[Start of Attachment]

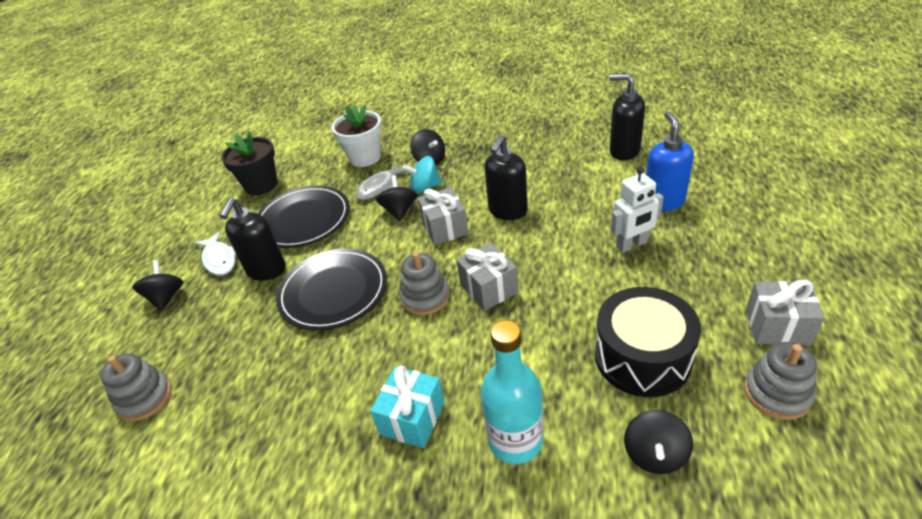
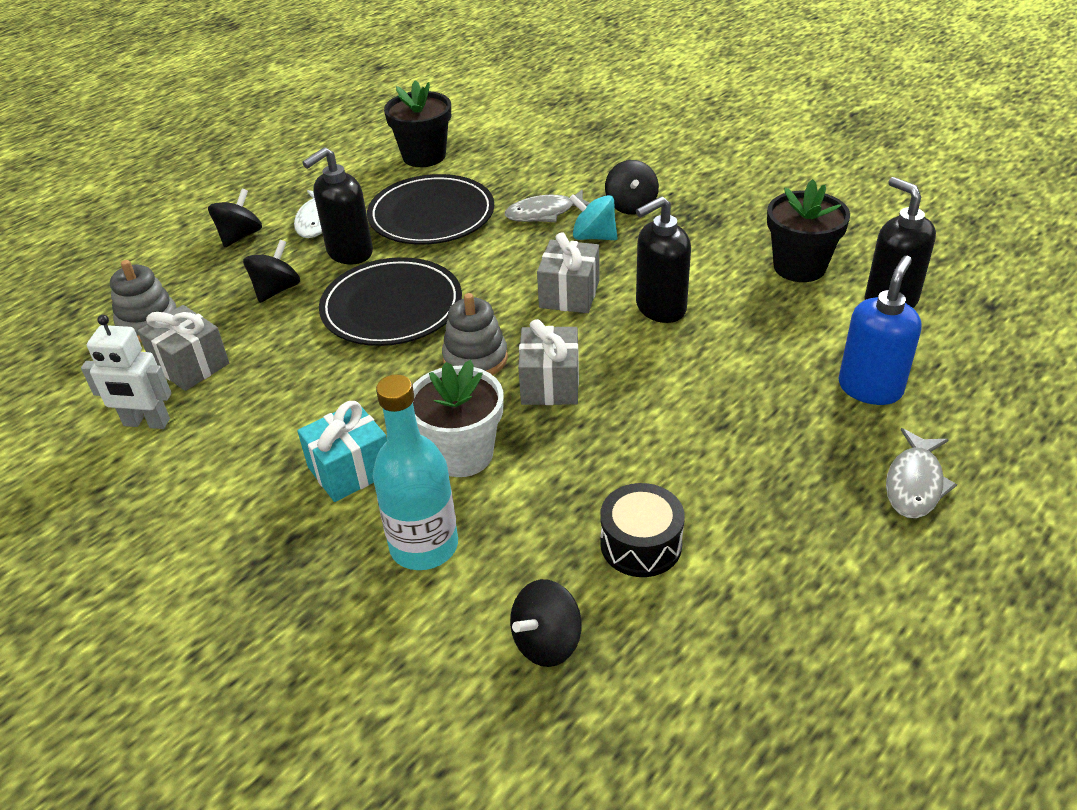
camera: 30 degrees right, 0 degrees up
(365, 157) = (561, 171): white flower pot -> white flower pot (462, 454)
(399, 211) = (539, 251): black spinning top -> black spinning top (276, 290)
(559, 153) = (799, 267): none -> black flower pot
(632, 245) = (768, 419): white robot -> white robot (146, 423)
(642, 357) = (641, 544): black drum -> black drum, size x0.63
(738, 241) = (915, 483): none -> grey fish
(777, 326) = (843, 603): grey gift -> grey gift (190, 365)
(777, 393) = (753, 668): grey stacking toy -> none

[End of Attachment]

The records above must be output exactly, except for the pictures.

#### [Solution to this task]
camera: 30 degrees right, 0 degrees up
(365, 157) = (561, 171): white flower pot -> white flower pot (462, 454)
(399, 211) = (539, 251): black spinning top -> black spinning top (276, 290)
(559, 153) = (799, 267): none -> black flower pot
(632, 245) = (768, 419): white robot -> white robot (146, 423)
(642, 357) = (641, 544): black drum -> black drum, size x0.63
(738, 241) = (915, 483): none -> grey fish
(777, 326) = (843, 603): grey gift -> grey gift (190, 365)
(777, 393) = (753, 668): grey stacking toy -> none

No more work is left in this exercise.